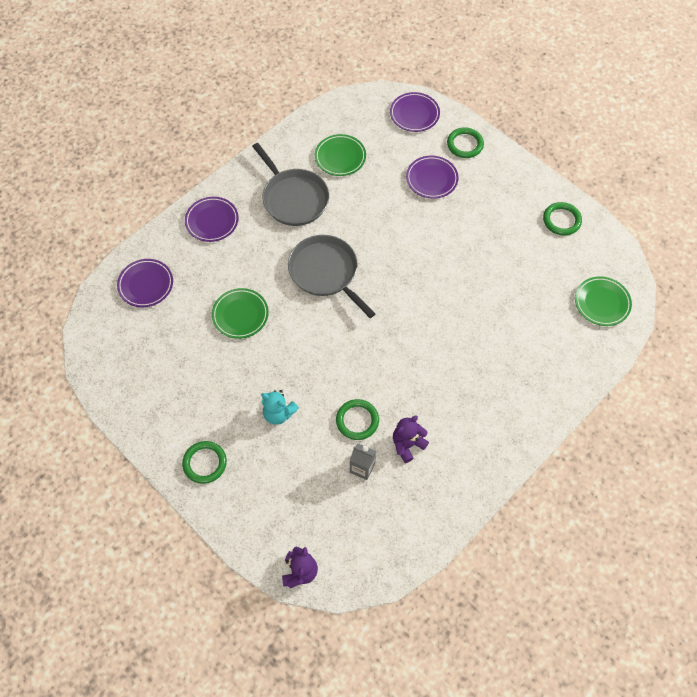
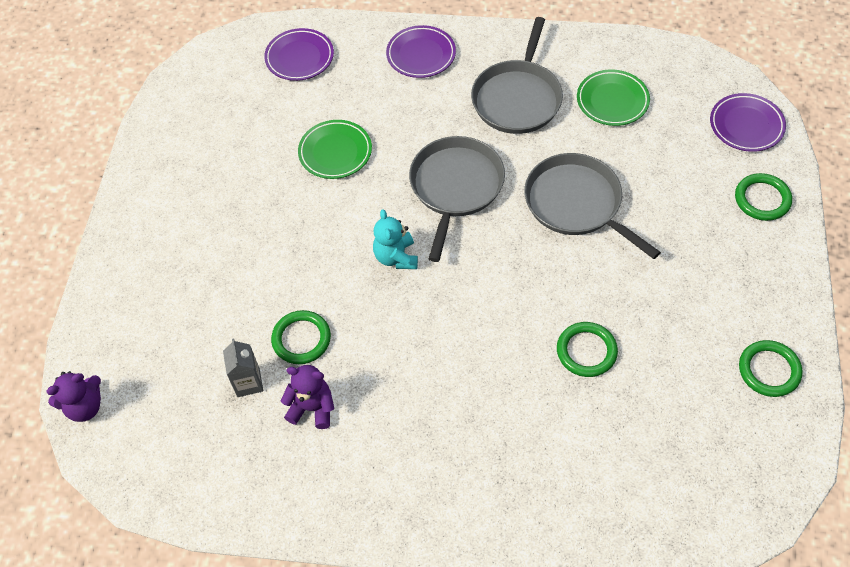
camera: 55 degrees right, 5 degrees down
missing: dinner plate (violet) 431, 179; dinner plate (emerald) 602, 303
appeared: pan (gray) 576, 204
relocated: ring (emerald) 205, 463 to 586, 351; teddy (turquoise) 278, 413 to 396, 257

------------------------------

Give the listing above again exactly, minus any images.

Result for this exercise
camera: 55 degrees right, 5 degrees down
missing: dinner plate (violet) 431, 179; dinner plate (emerald) 602, 303
appeared: pan (gray) 576, 204
relocated: ring (emerald) 205, 463 to 586, 351; teddy (turquoise) 278, 413 to 396, 257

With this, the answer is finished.